Data records:

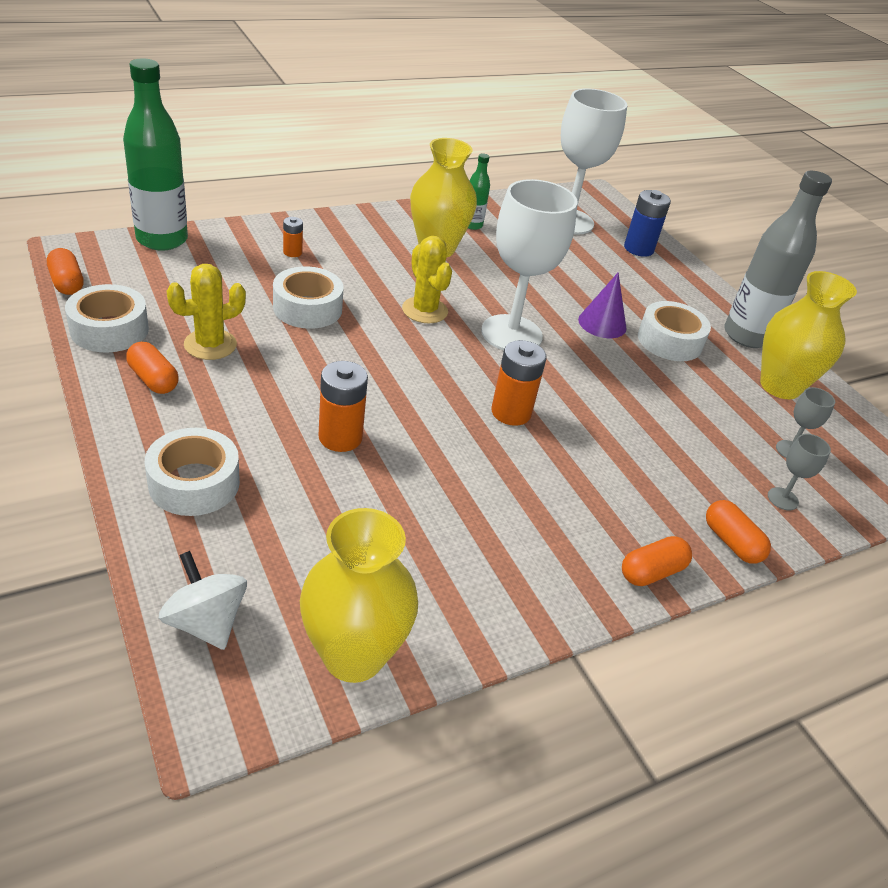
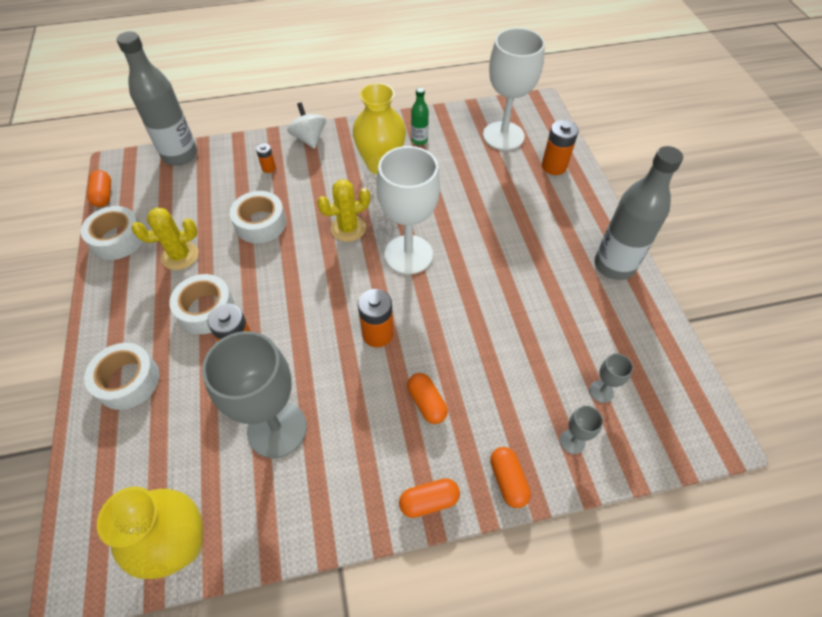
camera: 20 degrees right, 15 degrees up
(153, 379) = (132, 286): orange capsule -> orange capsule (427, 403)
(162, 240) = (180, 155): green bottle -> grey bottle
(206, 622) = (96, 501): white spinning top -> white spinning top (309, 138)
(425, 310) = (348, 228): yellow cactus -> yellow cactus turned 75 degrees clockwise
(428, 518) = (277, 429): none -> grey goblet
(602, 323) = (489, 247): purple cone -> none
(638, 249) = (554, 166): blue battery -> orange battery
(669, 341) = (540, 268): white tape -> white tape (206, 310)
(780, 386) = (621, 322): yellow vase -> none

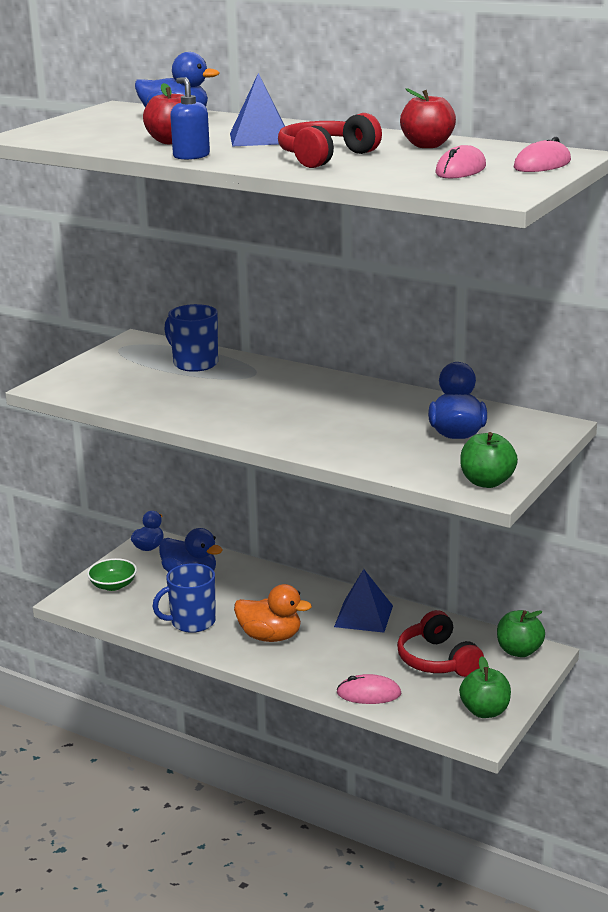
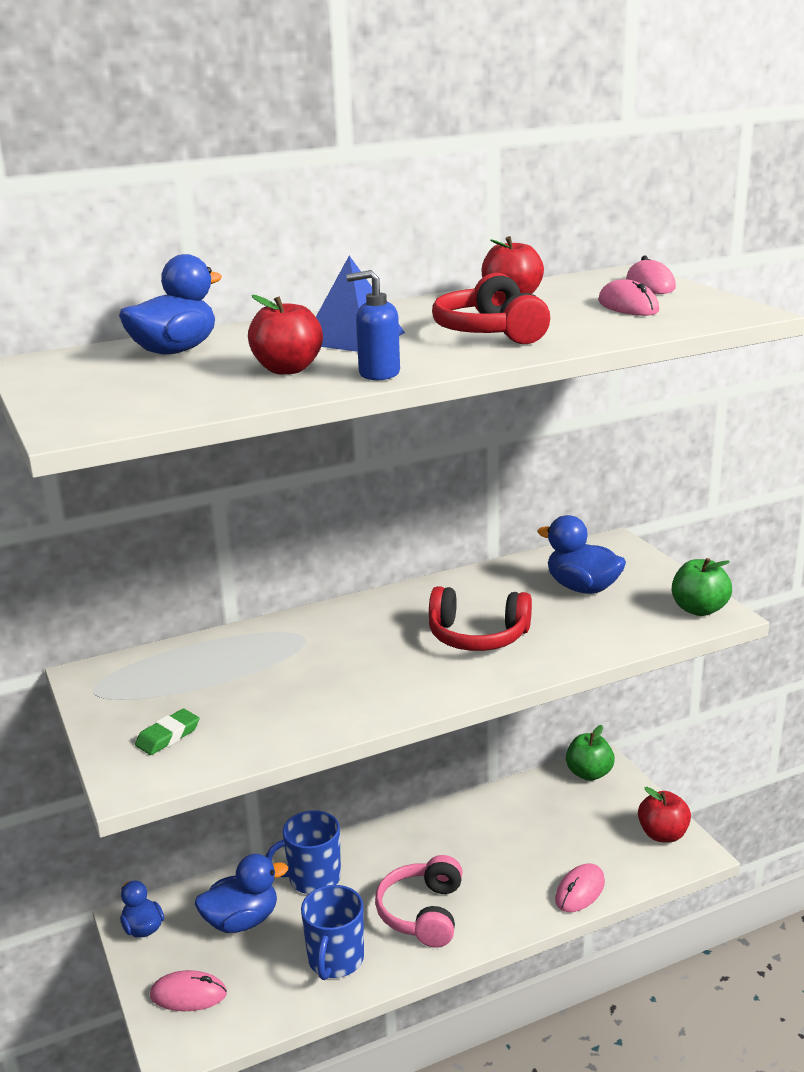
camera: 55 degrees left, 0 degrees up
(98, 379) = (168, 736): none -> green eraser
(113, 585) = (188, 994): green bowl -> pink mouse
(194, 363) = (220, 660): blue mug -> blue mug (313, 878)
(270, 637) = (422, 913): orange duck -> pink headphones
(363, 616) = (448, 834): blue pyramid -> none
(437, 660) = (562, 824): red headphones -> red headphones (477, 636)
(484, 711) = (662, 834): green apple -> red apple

--

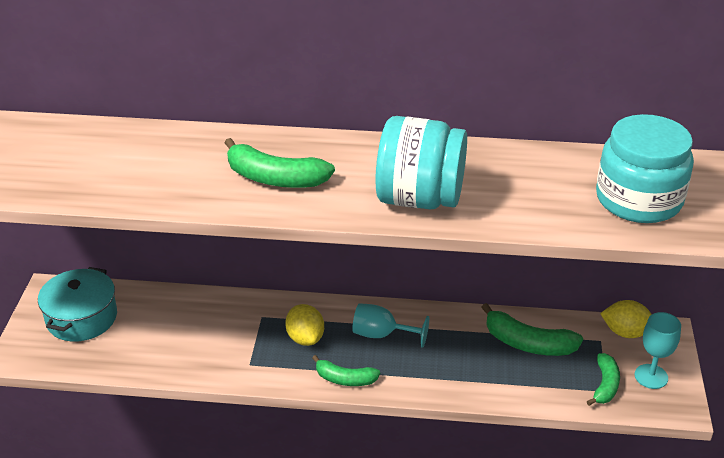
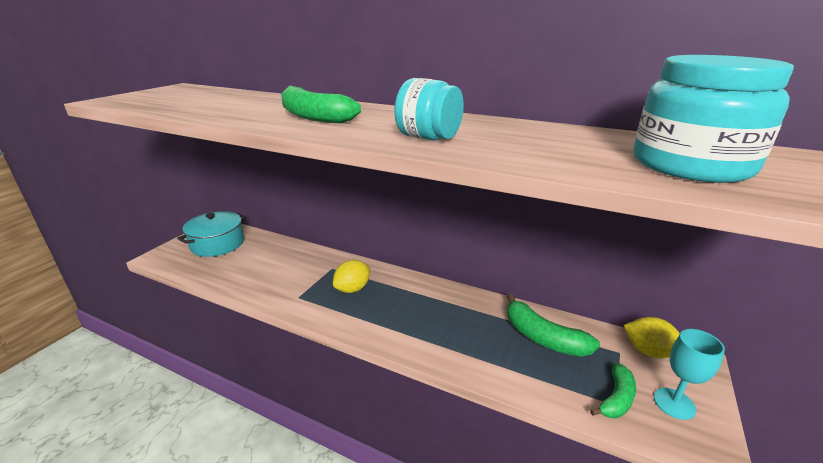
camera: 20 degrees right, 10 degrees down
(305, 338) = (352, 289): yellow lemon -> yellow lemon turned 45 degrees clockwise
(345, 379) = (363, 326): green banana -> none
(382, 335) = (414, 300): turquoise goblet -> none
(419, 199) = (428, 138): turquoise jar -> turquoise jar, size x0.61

Exercise instructions:
Look above for the line with "(206, 622) = (96, 501): white" and the line with "(484, 711) = (662, 834): green", then copy them and all lines in between exactly as written, and only those, without any pictures.

Answer to this problem:
(206, 622) = (96, 501): white spinning top -> white spinning top (309, 138)
(425, 310) = (348, 228): yellow cactus -> yellow cactus turned 75 degrees clockwise
(428, 518) = (277, 429): none -> grey goblet
(602, 323) = (489, 247): purple cone -> none
(638, 249) = (554, 166): blue battery -> orange battery
(669, 341) = (540, 268): white tape -> white tape (206, 310)
(780, 386) = (621, 322): yellow vase -> none

camera: 55 degrees left, 0 degrees up
(98, 379) = (168, 736): none -> green eraser
(113, 585) = (188, 994): green bowl -> pink mouse
(194, 363) = (220, 660): blue mug -> blue mug (313, 878)
(270, 637) = (422, 913): orange duck -> pink headphones
(363, 616) = (448, 834): blue pyramid -> none
(437, 660) = (562, 824): red headphones -> red headphones (477, 636)
(484, 711) = (662, 834): green apple -> red apple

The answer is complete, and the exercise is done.